§ **Exercise goal**:
Up to and including the line with "SOIL2: FC-28 -> HW-390", restate the material below word for word, beginning with its first line.

BEGIN Information

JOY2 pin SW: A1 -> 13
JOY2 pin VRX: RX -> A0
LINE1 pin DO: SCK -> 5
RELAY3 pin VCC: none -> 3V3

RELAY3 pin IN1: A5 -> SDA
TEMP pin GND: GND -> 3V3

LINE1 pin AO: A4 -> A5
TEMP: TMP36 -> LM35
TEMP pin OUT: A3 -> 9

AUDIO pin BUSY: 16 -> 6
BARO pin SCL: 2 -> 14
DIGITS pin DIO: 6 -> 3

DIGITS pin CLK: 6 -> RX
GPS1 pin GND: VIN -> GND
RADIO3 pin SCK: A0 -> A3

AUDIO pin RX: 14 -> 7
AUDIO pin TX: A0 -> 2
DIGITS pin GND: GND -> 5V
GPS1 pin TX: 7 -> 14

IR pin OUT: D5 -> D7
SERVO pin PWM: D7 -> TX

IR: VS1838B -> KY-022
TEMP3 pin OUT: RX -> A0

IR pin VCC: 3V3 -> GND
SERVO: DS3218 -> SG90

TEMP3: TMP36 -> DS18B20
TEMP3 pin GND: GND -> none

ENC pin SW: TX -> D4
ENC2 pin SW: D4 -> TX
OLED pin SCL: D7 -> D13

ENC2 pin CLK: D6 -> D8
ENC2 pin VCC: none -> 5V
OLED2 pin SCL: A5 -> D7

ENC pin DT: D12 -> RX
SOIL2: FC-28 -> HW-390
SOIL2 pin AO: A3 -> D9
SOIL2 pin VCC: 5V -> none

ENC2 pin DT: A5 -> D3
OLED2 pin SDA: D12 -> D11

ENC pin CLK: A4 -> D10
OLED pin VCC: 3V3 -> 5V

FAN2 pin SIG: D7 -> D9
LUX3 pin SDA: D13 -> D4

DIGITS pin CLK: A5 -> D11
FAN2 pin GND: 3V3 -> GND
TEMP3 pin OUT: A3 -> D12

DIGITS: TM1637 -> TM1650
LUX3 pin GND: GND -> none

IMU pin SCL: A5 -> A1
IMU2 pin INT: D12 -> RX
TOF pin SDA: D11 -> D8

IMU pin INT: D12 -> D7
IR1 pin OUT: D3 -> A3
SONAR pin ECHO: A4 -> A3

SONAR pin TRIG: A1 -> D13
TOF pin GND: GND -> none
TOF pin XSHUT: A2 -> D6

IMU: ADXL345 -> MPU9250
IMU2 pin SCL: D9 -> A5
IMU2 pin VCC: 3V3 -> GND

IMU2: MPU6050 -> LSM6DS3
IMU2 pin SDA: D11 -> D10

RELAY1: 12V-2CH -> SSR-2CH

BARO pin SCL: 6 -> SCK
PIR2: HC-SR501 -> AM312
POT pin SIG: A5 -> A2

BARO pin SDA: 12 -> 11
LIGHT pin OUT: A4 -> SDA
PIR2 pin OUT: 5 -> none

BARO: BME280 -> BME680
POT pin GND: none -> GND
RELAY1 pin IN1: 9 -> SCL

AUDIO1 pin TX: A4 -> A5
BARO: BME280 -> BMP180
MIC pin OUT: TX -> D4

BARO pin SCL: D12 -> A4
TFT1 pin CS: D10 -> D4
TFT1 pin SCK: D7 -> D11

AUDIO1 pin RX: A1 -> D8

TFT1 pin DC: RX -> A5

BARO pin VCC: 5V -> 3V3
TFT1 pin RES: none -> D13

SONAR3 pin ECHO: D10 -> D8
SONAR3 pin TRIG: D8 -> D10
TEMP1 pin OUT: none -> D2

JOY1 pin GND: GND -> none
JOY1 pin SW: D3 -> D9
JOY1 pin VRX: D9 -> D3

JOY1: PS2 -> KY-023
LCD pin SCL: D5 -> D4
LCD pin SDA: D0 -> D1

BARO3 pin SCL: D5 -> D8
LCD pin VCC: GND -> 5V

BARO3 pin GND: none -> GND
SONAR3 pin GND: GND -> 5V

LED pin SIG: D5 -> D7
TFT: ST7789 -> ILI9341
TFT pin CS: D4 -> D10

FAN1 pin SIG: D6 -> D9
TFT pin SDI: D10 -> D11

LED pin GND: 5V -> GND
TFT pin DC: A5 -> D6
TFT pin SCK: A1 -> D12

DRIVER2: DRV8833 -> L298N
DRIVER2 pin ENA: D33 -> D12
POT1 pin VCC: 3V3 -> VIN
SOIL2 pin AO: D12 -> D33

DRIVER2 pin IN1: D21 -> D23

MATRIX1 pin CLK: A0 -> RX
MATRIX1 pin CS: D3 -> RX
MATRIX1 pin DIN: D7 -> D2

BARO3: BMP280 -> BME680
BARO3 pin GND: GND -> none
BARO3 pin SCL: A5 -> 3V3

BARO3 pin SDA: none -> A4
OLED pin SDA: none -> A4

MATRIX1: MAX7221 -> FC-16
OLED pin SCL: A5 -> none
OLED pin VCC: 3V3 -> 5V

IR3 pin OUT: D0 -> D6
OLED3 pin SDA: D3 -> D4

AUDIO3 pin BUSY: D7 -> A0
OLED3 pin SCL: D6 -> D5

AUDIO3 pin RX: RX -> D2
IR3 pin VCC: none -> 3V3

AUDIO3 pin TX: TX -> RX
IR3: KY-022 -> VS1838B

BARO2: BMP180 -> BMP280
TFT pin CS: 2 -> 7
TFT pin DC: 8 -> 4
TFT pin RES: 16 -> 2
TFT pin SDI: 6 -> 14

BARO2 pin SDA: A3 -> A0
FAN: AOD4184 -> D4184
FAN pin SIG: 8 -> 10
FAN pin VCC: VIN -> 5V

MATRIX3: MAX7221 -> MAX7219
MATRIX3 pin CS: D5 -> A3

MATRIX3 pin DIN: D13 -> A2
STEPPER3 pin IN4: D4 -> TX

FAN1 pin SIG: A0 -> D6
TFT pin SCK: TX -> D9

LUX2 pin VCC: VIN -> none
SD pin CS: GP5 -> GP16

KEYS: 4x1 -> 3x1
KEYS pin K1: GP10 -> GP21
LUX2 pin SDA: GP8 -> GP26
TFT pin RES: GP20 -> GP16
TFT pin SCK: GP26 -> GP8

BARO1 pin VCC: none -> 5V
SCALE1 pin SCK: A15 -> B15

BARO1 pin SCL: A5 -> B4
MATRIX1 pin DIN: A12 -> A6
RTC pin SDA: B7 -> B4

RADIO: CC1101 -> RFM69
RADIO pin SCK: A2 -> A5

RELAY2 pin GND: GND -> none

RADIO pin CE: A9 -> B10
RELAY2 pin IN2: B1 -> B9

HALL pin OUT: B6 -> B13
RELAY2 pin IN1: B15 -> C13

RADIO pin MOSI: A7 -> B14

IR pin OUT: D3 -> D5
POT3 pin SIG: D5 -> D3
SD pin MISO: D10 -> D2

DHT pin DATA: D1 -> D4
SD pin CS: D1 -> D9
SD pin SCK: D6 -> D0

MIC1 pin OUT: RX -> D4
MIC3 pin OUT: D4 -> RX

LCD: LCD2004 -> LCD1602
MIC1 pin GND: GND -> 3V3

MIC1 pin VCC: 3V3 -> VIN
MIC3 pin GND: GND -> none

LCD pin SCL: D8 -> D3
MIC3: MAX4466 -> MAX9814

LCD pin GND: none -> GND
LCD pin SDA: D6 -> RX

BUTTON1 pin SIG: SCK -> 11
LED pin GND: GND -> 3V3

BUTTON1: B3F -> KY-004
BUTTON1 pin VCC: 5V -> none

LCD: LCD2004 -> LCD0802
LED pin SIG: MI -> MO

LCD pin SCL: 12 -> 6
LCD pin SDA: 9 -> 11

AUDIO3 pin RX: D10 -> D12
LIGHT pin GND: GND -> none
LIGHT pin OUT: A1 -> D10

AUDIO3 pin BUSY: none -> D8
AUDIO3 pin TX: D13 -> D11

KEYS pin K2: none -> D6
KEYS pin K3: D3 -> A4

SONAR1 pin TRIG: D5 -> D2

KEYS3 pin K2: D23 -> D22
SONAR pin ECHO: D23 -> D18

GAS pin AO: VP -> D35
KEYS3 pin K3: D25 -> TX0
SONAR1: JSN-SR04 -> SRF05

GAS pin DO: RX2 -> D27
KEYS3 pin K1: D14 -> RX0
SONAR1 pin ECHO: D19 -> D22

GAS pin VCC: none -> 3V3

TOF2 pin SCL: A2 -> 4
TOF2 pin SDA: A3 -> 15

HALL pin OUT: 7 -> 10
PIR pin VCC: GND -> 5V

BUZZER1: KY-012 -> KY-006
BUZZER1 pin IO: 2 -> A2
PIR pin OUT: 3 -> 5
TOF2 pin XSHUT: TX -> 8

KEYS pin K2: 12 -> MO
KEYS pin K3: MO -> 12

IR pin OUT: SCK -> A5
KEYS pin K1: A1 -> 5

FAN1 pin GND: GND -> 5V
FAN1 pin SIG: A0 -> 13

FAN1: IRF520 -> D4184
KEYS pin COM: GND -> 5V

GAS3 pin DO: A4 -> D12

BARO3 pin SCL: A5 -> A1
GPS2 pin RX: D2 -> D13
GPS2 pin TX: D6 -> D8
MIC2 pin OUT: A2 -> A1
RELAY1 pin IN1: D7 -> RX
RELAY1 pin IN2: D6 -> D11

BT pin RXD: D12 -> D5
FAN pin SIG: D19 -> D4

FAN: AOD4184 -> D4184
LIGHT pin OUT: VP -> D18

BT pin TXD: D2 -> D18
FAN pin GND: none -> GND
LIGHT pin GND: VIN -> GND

END Information

§ **Response area**:
JOY2 pin SW: A1 -> 13
JOY2 pin VRX: RX -> A0
LINE1 pin DO: SCK -> 5
RELAY3 pin VCC: none -> 3V3

RELAY3 pin IN1: A5 -> SDA
TEMP pin GND: GND -> 3V3

LINE1 pin AO: A4 -> A5
TEMP: TMP36 -> LM35
TEMP pin OUT: A3 -> 9

AUDIO pin BUSY: 16 -> 6
BARO pin SCL: 2 -> 14
DIGITS pin DIO: 6 -> 3

DIGITS pin CLK: 6 -> RX
GPS1 pin GND: VIN -> GND
RADIO3 pin SCK: A0 -> A3

AUDIO pin RX: 14 -> 7
AUDIO pin TX: A0 -> 2
DIGITS pin GND: GND -> 5V
GPS1 pin TX: 7 -> 14

IR pin OUT: D5 -> D7
SERVO pin PWM: D7 -> TX

IR: VS1838B -> KY-022
TEMP3 pin OUT: RX -> A0

IR pin VCC: 3V3 -> GND
SERVO: DS3218 -> SG90

TEMP3: TMP36 -> DS18B20
TEMP3 pin GND: GND -> none

ENC pin SW: TX -> D4
ENC2 pin SW: D4 -> TX
OLED pin SCL: D7 -> D13

ENC2 pin CLK: D6 -> D8
ENC2 pin VCC: none -> 5V
OLED2 pin SCL: A5 -> D7

ENC pin DT: D12 -> RX
SOIL2: FC-28 -> HW-390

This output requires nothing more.